Stored data ▸

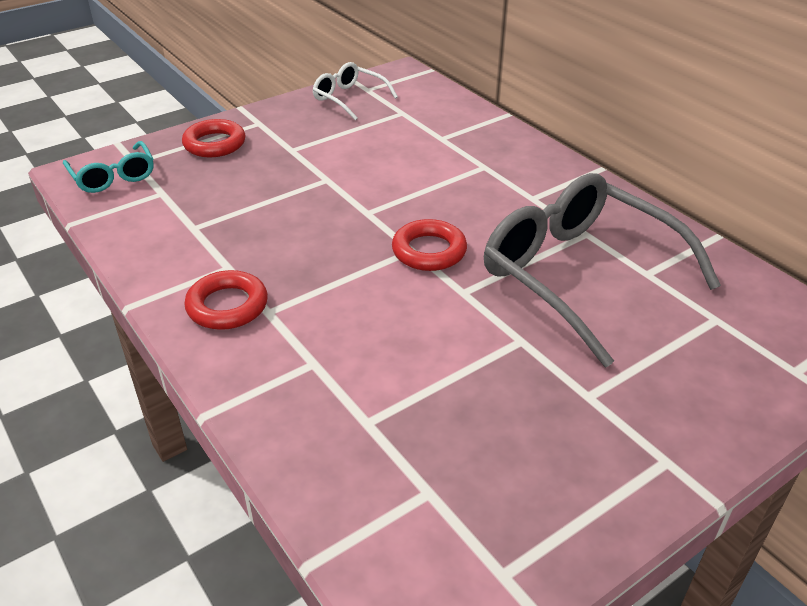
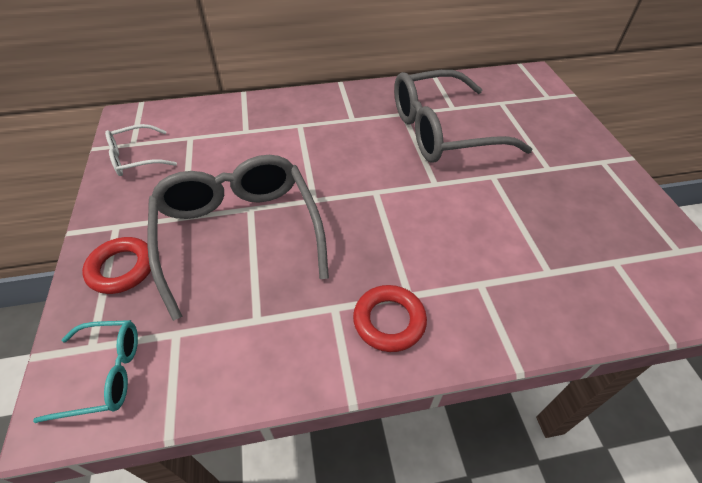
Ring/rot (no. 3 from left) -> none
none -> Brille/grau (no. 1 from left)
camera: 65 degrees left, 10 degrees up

The task ▸ With the images excluded, reproduce the data above precisely as written.

Expected answer ▸
Ring/rot (no. 3 from left) -> none
none -> Brille/grau (no. 1 from left)
camera: 65 degrees left, 10 degrees up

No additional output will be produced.